**Your goal**
The answer must be every line of the records below that contains the word "turquoise".
*** Information given Section Begins ***
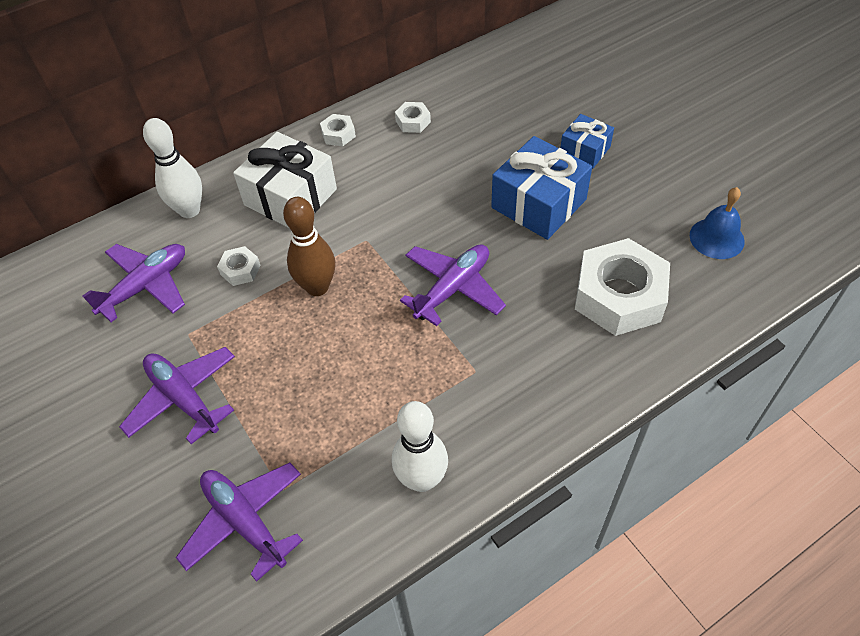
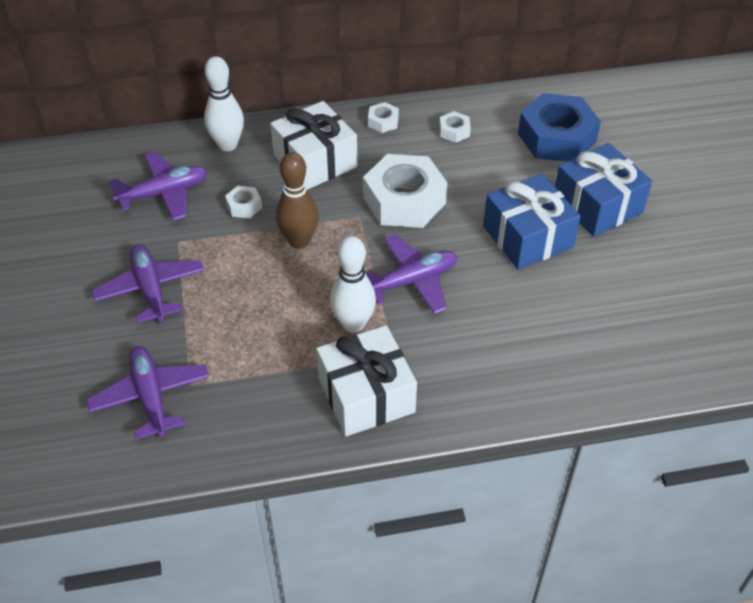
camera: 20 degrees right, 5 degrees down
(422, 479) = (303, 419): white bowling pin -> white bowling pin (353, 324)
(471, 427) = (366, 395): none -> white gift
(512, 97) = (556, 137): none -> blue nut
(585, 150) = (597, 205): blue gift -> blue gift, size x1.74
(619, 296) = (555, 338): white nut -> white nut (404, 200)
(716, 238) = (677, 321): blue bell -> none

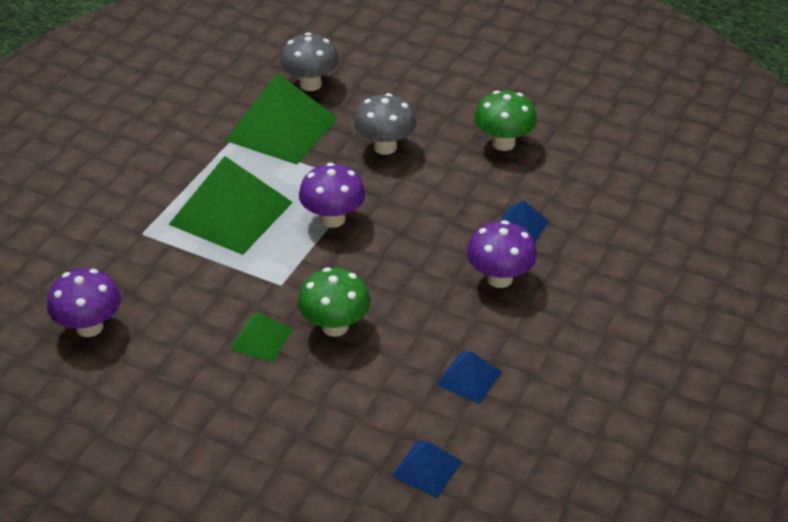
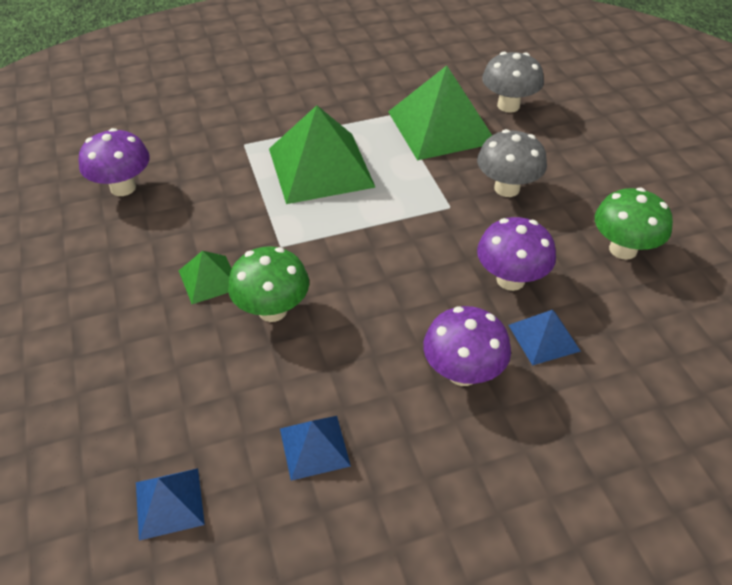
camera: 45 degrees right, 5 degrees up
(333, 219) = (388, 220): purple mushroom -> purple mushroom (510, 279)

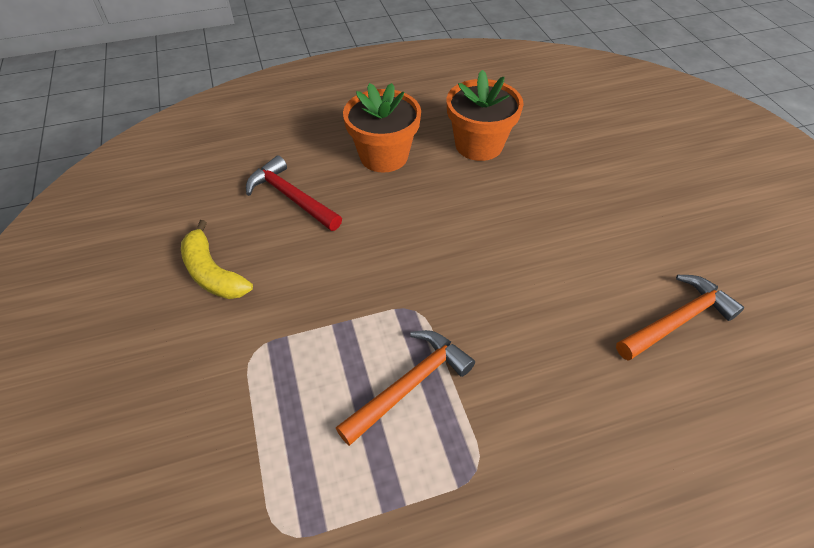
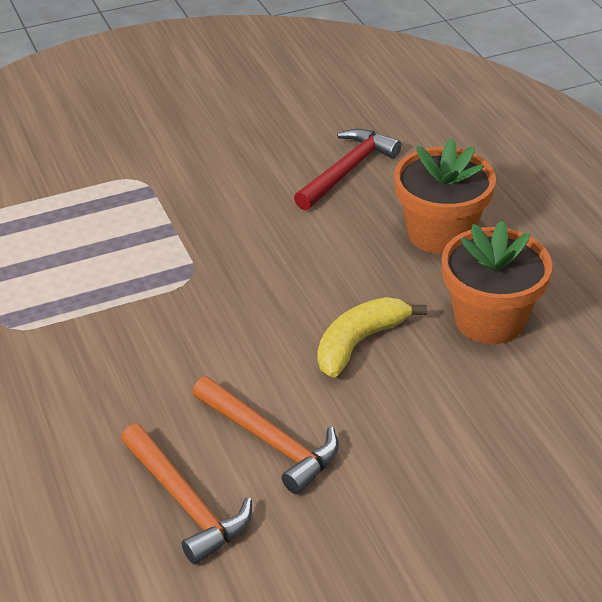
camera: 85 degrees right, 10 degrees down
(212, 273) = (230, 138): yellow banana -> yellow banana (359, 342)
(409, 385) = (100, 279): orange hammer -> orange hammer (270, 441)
*** Information given Section Ends ***
*** Information given Section Begins ***
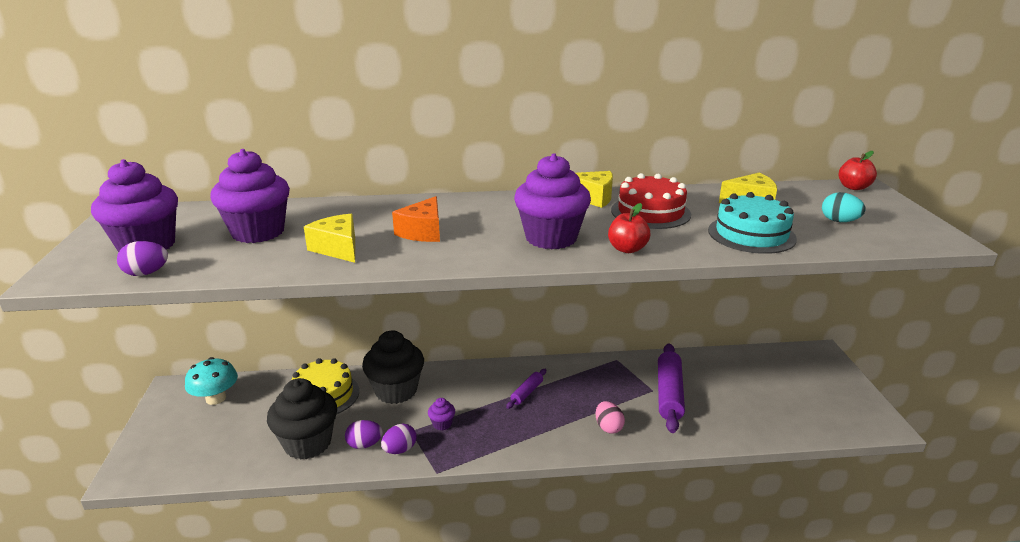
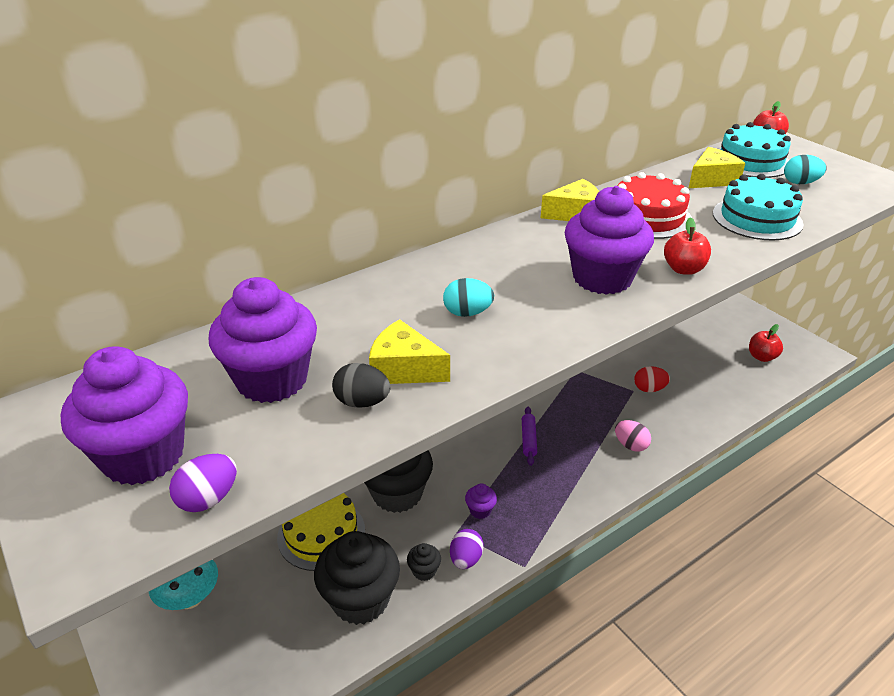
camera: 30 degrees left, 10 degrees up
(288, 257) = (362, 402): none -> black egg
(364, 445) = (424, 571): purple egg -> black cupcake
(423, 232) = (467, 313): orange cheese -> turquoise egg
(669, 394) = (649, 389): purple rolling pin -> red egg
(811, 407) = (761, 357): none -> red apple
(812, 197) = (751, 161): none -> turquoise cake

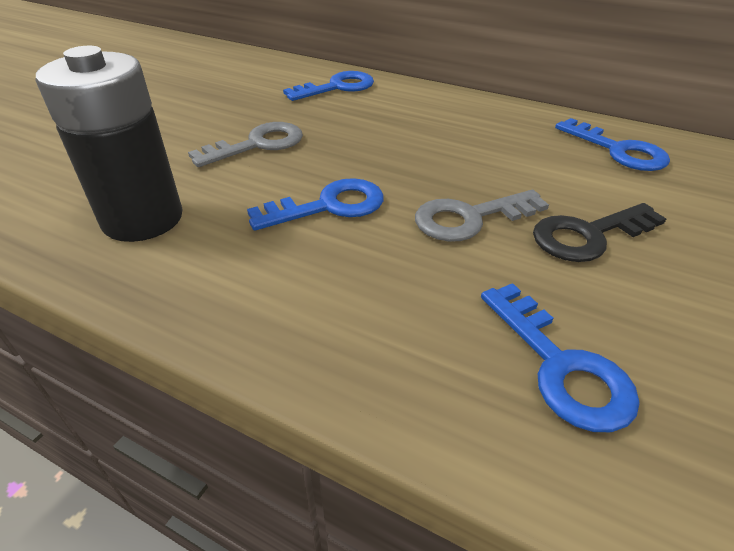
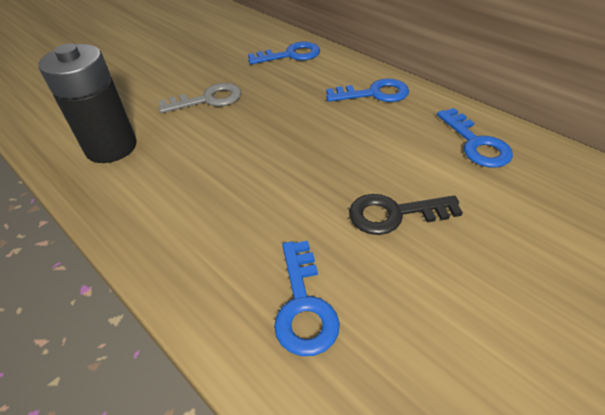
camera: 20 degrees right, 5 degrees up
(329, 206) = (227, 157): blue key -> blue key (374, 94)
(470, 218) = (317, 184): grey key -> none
*** Information given Section Ends ***
**Response to the exercise**
(423, 232) = (467, 313): orange cheese -> turquoise egg
(812, 197) = (751, 161): none -> turquoise cake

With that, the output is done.